### Data block ###

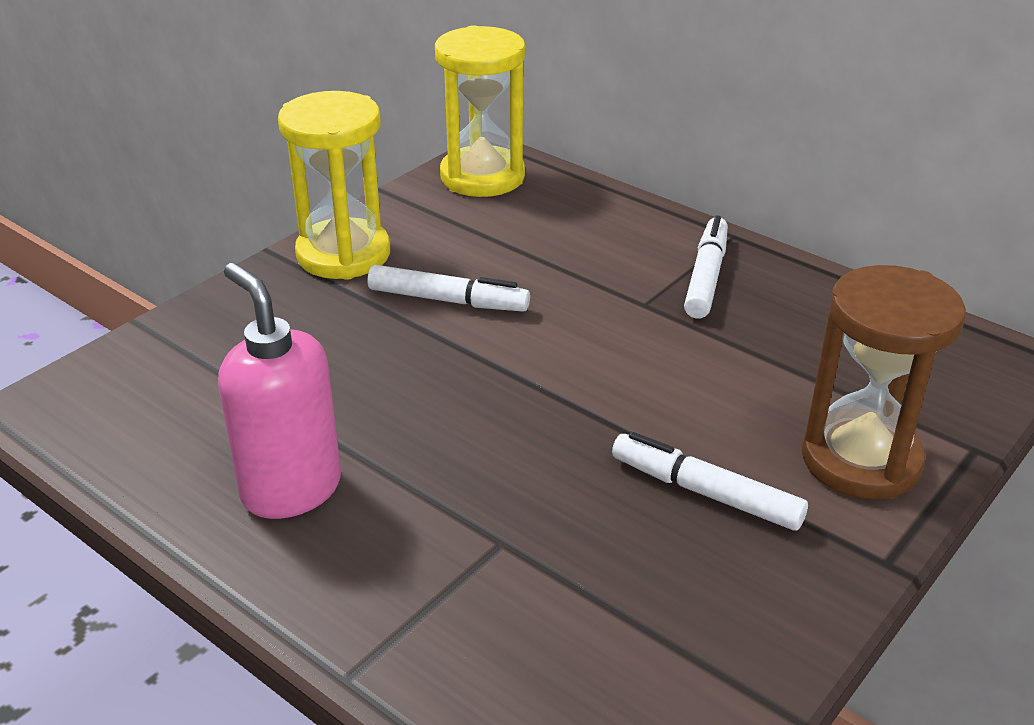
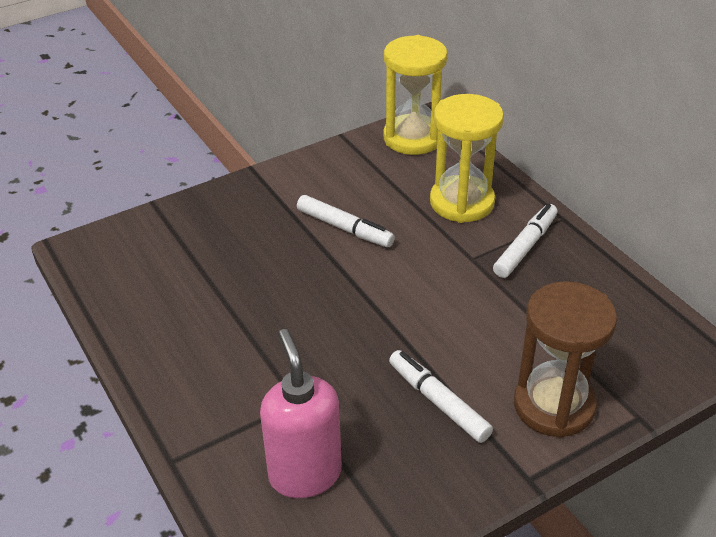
camera: 20 degrees right, 5 degrees up
pink soap dispenser [218,263,341,519] -> pink soap dispenser moved to [260,329,342,498]
yellow hourglass [278,91,390,280] -> yellow hourglass moved to [430,94,504,223]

###

If a picture appears in the data, omit it; transcribe all the rest exactly.

● Response for this exercise:
camera: 20 degrees right, 5 degrees up
pink soap dispenser [218,263,341,519] -> pink soap dispenser moved to [260,329,342,498]
yellow hourglass [278,91,390,280] -> yellow hourglass moved to [430,94,504,223]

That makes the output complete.